+++ MATERIAL SUPPLIED
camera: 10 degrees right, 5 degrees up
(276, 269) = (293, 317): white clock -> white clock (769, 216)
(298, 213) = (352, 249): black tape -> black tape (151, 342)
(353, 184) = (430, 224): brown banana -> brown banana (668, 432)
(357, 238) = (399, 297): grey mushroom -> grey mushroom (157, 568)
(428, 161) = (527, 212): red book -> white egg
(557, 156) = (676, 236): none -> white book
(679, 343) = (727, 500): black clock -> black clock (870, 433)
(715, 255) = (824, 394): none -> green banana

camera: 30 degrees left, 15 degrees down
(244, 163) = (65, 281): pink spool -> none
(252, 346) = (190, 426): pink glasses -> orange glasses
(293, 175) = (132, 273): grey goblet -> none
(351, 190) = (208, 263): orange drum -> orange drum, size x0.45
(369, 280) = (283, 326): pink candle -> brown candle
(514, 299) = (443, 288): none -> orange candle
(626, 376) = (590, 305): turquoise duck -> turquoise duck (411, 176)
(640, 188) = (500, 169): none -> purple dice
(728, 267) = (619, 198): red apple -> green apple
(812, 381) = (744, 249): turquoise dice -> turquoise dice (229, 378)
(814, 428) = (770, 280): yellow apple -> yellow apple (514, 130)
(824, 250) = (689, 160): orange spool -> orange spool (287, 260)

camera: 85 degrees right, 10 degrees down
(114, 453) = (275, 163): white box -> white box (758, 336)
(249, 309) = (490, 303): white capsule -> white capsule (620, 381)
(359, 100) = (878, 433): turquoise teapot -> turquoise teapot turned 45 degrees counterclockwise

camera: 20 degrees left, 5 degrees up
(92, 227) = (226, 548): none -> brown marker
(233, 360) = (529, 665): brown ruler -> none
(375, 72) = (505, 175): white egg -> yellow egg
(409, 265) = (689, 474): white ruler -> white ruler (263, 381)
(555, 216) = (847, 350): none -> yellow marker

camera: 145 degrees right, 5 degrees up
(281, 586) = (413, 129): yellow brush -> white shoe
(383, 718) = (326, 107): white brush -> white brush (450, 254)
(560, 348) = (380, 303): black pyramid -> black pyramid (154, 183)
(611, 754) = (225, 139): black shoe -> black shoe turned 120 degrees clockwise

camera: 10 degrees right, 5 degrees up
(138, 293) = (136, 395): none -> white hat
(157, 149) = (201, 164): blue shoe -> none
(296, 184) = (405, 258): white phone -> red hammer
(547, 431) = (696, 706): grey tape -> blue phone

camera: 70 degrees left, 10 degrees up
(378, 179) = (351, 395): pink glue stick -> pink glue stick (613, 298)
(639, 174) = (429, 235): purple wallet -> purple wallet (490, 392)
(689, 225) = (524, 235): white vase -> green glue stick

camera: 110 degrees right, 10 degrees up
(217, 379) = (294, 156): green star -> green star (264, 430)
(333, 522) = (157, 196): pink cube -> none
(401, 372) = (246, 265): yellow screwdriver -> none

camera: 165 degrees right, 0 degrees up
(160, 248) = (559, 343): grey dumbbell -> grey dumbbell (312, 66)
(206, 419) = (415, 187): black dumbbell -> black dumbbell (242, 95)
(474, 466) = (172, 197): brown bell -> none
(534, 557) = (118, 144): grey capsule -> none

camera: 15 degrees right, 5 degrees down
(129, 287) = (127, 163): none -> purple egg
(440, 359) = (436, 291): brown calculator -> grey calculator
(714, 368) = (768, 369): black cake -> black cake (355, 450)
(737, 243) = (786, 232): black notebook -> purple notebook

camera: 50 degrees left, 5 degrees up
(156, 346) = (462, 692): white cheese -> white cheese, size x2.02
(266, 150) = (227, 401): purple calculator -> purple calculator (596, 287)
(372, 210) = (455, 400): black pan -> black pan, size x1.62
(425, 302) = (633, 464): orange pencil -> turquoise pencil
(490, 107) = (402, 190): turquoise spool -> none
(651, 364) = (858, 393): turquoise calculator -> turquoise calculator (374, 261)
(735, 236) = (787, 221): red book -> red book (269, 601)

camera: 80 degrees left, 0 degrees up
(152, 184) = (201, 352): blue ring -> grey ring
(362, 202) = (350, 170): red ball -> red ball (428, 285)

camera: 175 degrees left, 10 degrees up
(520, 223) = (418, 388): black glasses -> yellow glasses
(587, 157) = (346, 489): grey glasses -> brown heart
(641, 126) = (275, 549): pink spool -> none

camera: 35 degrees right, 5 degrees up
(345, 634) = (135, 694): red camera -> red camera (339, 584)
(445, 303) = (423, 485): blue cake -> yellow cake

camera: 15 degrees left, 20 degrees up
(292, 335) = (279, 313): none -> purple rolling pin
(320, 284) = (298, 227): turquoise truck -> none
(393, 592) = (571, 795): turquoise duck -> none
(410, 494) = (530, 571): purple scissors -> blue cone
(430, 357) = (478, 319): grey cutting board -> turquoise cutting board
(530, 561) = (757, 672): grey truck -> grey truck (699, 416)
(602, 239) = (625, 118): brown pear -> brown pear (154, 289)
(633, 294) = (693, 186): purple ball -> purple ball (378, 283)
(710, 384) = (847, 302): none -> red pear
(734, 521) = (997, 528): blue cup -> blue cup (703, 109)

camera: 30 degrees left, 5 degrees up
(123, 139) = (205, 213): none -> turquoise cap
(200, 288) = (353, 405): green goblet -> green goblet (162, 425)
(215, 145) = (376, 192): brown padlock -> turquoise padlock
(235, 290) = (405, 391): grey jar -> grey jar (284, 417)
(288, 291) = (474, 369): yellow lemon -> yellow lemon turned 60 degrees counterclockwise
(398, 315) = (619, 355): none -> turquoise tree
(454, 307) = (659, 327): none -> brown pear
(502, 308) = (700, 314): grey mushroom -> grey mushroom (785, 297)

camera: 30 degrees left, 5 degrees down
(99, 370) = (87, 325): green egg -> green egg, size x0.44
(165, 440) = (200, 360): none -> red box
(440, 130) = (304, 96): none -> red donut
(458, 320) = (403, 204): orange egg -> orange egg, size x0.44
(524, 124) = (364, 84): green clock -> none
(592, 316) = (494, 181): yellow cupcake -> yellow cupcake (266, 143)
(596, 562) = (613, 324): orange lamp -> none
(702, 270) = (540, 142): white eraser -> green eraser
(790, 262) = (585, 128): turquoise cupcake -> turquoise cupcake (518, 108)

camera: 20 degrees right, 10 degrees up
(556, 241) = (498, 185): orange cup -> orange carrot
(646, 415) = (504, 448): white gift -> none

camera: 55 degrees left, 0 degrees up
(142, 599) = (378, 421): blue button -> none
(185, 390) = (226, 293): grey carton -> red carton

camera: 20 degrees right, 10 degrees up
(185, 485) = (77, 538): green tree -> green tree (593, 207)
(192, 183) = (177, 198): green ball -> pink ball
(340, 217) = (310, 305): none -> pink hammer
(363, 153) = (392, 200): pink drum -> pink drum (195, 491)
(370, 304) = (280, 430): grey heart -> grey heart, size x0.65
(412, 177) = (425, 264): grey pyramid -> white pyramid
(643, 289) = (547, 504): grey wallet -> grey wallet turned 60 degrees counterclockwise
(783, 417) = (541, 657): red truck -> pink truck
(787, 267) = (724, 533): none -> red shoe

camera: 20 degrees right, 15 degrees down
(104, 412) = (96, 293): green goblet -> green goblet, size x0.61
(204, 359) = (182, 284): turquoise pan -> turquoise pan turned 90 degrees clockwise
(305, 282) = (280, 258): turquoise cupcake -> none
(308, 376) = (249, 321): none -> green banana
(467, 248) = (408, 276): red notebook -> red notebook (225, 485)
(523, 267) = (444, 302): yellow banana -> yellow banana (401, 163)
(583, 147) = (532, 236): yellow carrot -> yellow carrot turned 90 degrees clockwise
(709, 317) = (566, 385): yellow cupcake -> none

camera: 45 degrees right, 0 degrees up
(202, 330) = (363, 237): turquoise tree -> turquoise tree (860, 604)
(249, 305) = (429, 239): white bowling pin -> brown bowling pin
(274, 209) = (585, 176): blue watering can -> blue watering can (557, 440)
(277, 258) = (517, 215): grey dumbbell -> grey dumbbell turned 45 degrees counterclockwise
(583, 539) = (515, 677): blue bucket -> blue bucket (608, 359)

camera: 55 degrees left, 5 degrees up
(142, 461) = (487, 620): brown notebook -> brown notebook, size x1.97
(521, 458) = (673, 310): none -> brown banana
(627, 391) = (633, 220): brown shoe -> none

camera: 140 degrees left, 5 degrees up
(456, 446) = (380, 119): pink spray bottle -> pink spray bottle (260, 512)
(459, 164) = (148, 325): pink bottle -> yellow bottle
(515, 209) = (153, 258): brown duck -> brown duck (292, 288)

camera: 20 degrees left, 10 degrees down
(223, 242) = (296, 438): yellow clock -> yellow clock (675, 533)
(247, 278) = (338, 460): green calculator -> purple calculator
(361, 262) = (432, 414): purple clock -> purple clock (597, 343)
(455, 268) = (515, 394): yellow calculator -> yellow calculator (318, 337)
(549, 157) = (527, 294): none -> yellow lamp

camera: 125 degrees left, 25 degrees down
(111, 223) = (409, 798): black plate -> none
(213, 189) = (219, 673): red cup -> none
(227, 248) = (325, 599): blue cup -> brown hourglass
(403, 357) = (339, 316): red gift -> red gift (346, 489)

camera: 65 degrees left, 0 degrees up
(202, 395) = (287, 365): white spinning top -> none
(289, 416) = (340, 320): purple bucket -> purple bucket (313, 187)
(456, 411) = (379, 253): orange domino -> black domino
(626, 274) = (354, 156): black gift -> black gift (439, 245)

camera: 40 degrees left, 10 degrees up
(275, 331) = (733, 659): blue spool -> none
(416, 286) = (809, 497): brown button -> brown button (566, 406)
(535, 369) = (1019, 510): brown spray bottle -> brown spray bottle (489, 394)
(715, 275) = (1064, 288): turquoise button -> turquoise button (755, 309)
++++++
## ASSIGNMENT
Find "(556, 241) = (498, 185): orange" in the entries above and copy that whole line exactly, then each line after it through the line that contains "(583, 147) = (532, 236): yellow".

## SOLUTION TO THE EXERCISE
(556, 241) = (498, 185): orange cup -> orange carrot
(646, 415) = (504, 448): white gift -> none

camera: 55 degrees left, 0 degrees up
(142, 599) = (378, 421): blue button -> none
(185, 390) = (226, 293): grey carton -> red carton

camera: 20 degrees right, 10 degrees up
(185, 485) = (77, 538): green tree -> green tree (593, 207)
(192, 183) = (177, 198): green ball -> pink ball
(340, 217) = (310, 305): none -> pink hammer
(363, 153) = (392, 200): pink drum -> pink drum (195, 491)
(370, 304) = (280, 430): grey heart -> grey heart, size x0.65
(412, 177) = (425, 264): grey pyramid -> white pyramid
(643, 289) = (547, 504): grey wallet -> grey wallet turned 60 degrees counterclockwise
(783, 417) = (541, 657): red truck -> pink truck
(787, 267) = (724, 533): none -> red shoe

camera: 20 degrees right, 15 degrees down
(104, 412) = (96, 293): green goblet -> green goblet, size x0.61
(204, 359) = (182, 284): turquoise pan -> turquoise pan turned 90 degrees clockwise
(305, 282) = (280, 258): turquoise cupcake -> none
(308, 376) = (249, 321): none -> green banana
(467, 248) = (408, 276): red notebook -> red notebook (225, 485)
(523, 267) = (444, 302): yellow banana -> yellow banana (401, 163)
(583, 147) = (532, 236): yellow carrot -> yellow carrot turned 90 degrees clockwise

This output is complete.